(WHAT IS REQUIRED): In the data below, find the line containing "red rectangle: (146, 188)"; transcribe it and each line after it exactly, through the last, skipping pictures.

#### INFORMATION ####

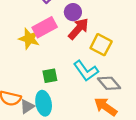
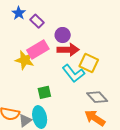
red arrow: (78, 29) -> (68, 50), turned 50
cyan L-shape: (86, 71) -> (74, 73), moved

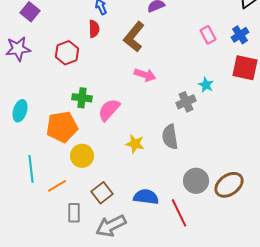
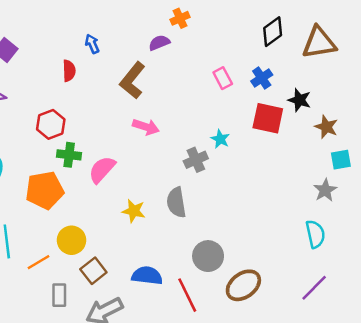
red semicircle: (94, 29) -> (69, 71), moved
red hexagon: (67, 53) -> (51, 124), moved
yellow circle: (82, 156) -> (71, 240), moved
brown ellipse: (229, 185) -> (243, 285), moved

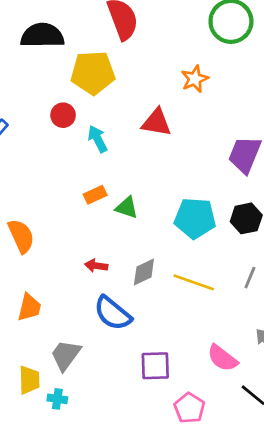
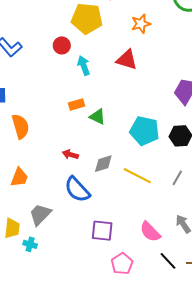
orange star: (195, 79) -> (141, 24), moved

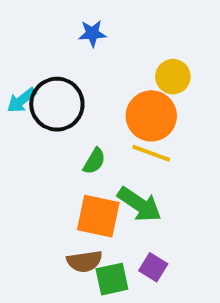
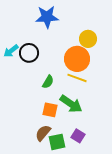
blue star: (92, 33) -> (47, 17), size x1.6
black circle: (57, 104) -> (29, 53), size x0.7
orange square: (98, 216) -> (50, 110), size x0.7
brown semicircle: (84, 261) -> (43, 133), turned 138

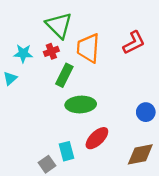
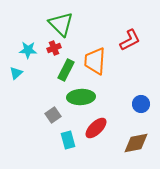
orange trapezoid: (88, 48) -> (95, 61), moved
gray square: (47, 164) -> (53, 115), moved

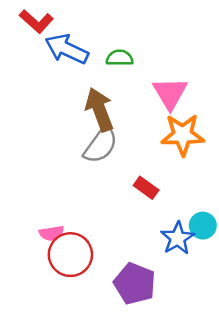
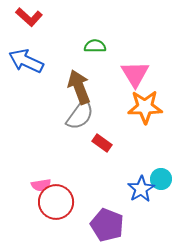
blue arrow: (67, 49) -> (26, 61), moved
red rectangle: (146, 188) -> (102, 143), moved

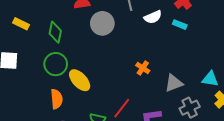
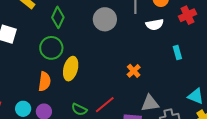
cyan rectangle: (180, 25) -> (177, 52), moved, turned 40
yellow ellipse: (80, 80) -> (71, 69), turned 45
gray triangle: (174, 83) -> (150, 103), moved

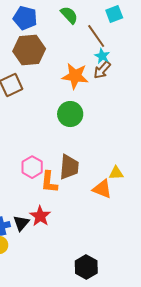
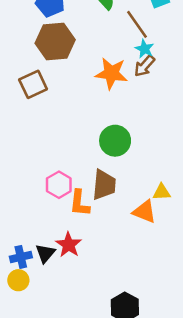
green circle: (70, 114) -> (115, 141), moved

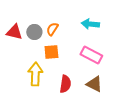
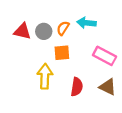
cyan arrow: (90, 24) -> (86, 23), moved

####

(PROBLEM SOLUTION):
red rectangle: (146, 188) -> (102, 143), moved

cyan rectangle: (180, 25) -> (177, 52), moved, turned 40
yellow ellipse: (80, 80) -> (71, 69), turned 45
gray triangle: (174, 83) -> (150, 103), moved

green circle: (70, 114) -> (115, 141), moved

cyan arrow: (90, 24) -> (86, 23), moved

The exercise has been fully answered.